*Collected data*:

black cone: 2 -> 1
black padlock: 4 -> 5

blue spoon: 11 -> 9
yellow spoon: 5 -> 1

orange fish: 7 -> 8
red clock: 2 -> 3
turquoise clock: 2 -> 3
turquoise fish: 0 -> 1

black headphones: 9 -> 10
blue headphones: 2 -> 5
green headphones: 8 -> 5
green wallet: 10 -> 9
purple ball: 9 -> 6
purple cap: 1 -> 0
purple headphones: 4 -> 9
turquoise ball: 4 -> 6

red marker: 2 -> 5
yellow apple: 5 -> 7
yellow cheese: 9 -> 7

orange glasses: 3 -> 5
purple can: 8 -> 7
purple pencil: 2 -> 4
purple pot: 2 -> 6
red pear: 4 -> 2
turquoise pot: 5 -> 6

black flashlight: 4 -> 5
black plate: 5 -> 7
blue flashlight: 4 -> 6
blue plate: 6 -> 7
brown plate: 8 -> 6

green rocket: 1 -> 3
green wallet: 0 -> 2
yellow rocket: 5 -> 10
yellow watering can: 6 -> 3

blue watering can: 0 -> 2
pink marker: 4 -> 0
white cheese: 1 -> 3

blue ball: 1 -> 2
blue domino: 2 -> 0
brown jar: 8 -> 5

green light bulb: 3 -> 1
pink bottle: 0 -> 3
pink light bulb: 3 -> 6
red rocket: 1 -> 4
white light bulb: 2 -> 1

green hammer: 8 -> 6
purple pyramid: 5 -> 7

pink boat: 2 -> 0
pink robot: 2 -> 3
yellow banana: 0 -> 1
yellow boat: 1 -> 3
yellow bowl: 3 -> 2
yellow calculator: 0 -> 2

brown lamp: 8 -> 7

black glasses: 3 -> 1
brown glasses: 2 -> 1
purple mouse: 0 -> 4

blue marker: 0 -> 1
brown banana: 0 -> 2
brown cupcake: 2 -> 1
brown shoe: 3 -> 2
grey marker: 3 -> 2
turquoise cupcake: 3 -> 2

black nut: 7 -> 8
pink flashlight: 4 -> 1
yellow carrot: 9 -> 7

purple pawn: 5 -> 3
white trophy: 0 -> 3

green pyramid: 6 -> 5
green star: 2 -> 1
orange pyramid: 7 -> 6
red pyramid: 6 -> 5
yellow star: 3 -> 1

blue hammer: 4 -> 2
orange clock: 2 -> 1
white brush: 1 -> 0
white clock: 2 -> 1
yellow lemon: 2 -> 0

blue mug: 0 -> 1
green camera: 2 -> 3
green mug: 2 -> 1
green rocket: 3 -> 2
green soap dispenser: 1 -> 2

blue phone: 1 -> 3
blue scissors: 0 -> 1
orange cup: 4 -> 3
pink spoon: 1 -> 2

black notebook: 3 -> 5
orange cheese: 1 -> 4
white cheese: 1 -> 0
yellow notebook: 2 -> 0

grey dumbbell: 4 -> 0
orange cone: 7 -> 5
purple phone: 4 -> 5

*Prompt*: With nothing left out, copy every record exactly.

*Task result*:
black cone: 2 -> 1
black padlock: 4 -> 5

blue spoon: 11 -> 9
yellow spoon: 5 -> 1

orange fish: 7 -> 8
red clock: 2 -> 3
turquoise clock: 2 -> 3
turquoise fish: 0 -> 1

black headphones: 9 -> 10
blue headphones: 2 -> 5
green headphones: 8 -> 5
green wallet: 10 -> 9
purple ball: 9 -> 6
purple cap: 1 -> 0
purple headphones: 4 -> 9
turquoise ball: 4 -> 6

red marker: 2 -> 5
yellow apple: 5 -> 7
yellow cheese: 9 -> 7

orange glasses: 3 -> 5
purple can: 8 -> 7
purple pencil: 2 -> 4
purple pot: 2 -> 6
red pear: 4 -> 2
turquoise pot: 5 -> 6

black flashlight: 4 -> 5
black plate: 5 -> 7
blue flashlight: 4 -> 6
blue plate: 6 -> 7
brown plate: 8 -> 6

green rocket: 1 -> 3
green wallet: 0 -> 2
yellow rocket: 5 -> 10
yellow watering can: 6 -> 3

blue watering can: 0 -> 2
pink marker: 4 -> 0
white cheese: 1 -> 3

blue ball: 1 -> 2
blue domino: 2 -> 0
brown jar: 8 -> 5

green light bulb: 3 -> 1
pink bottle: 0 -> 3
pink light bulb: 3 -> 6
red rocket: 1 -> 4
white light bulb: 2 -> 1

green hammer: 8 -> 6
purple pyramid: 5 -> 7

pink boat: 2 -> 0
pink robot: 2 -> 3
yellow banana: 0 -> 1
yellow boat: 1 -> 3
yellow bowl: 3 -> 2
yellow calculator: 0 -> 2

brown lamp: 8 -> 7

black glasses: 3 -> 1
brown glasses: 2 -> 1
purple mouse: 0 -> 4

blue marker: 0 -> 1
brown banana: 0 -> 2
brown cupcake: 2 -> 1
brown shoe: 3 -> 2
grey marker: 3 -> 2
turquoise cupcake: 3 -> 2

black nut: 7 -> 8
pink flashlight: 4 -> 1
yellow carrot: 9 -> 7

purple pawn: 5 -> 3
white trophy: 0 -> 3

green pyramid: 6 -> 5
green star: 2 -> 1
orange pyramid: 7 -> 6
red pyramid: 6 -> 5
yellow star: 3 -> 1

blue hammer: 4 -> 2
orange clock: 2 -> 1
white brush: 1 -> 0
white clock: 2 -> 1
yellow lemon: 2 -> 0

blue mug: 0 -> 1
green camera: 2 -> 3
green mug: 2 -> 1
green rocket: 3 -> 2
green soap dispenser: 1 -> 2

blue phone: 1 -> 3
blue scissors: 0 -> 1
orange cup: 4 -> 3
pink spoon: 1 -> 2

black notebook: 3 -> 5
orange cheese: 1 -> 4
white cheese: 1 -> 0
yellow notebook: 2 -> 0

grey dumbbell: 4 -> 0
orange cone: 7 -> 5
purple phone: 4 -> 5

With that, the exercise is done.